▶ [Problem to work on] All pictures are to be omitted while the lines starting at the line with "gray line: (32, 33) -> (90, 121), moved" and ending at the line with "yellow star: (100, 419)" in the material below are retyped exactly, both ends included.

▶ [Input for this task]
....

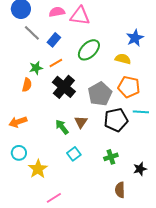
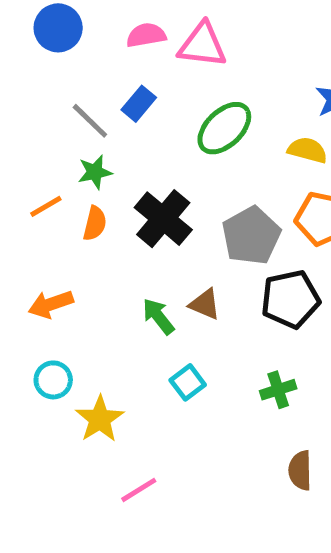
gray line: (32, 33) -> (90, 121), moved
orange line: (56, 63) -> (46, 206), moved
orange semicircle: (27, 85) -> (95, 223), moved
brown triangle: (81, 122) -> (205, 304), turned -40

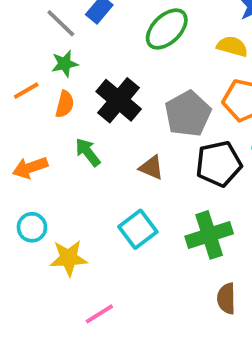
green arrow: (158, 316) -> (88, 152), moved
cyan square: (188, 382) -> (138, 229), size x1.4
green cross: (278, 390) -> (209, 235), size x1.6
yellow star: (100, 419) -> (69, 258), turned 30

....

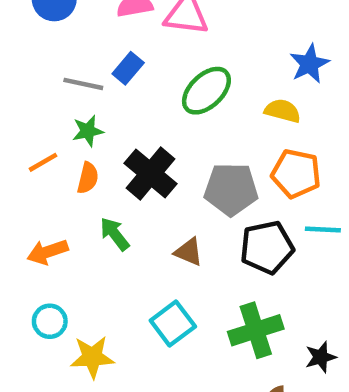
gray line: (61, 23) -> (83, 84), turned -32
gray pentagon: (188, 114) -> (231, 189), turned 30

....

▶ [Final answer]
gray line: (32, 33) -> (90, 121), moved
orange line: (56, 63) -> (46, 206), moved
orange semicircle: (27, 85) -> (95, 223), moved
brown triangle: (81, 122) -> (205, 304), turned -40

green arrow: (158, 316) -> (88, 152), moved
cyan square: (188, 382) -> (138, 229), size x1.4
green cross: (278, 390) -> (209, 235), size x1.6
yellow star: (100, 419) -> (69, 258), turned 30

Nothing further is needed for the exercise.